• Task requirements: Copy the stretch from the line containing "This screenshot has width=960, height=540." through the line containing "coordinates (740, 293).", swapping "cupcake" for "muffin" and keeping everything else unchanged.

---- Provided entries

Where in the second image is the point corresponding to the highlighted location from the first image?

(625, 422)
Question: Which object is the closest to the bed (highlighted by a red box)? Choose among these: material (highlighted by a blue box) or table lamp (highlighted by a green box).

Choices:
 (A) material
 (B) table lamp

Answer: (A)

--------
---- Provided entries

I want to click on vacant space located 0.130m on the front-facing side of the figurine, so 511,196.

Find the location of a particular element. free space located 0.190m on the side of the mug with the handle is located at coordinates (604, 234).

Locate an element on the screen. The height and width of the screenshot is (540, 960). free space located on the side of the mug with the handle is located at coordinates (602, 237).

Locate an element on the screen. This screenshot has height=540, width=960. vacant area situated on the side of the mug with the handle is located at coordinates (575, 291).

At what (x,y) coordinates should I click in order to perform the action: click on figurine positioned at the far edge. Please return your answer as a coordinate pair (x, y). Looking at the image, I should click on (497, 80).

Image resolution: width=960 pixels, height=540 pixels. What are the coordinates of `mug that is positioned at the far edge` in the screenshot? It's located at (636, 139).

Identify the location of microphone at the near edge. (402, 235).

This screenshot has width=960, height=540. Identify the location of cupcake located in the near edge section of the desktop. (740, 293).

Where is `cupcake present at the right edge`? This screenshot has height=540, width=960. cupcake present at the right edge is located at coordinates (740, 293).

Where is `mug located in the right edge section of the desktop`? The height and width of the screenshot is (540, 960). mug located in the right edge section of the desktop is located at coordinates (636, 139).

--------

• Task solution:
This screenshot has width=960, height=540. Identify the location of muffin located in the near edge section of the desktop. (740, 293).

Where is `muffin present at the right edge`? This screenshot has height=540, width=960. muffin present at the right edge is located at coordinates (740, 293).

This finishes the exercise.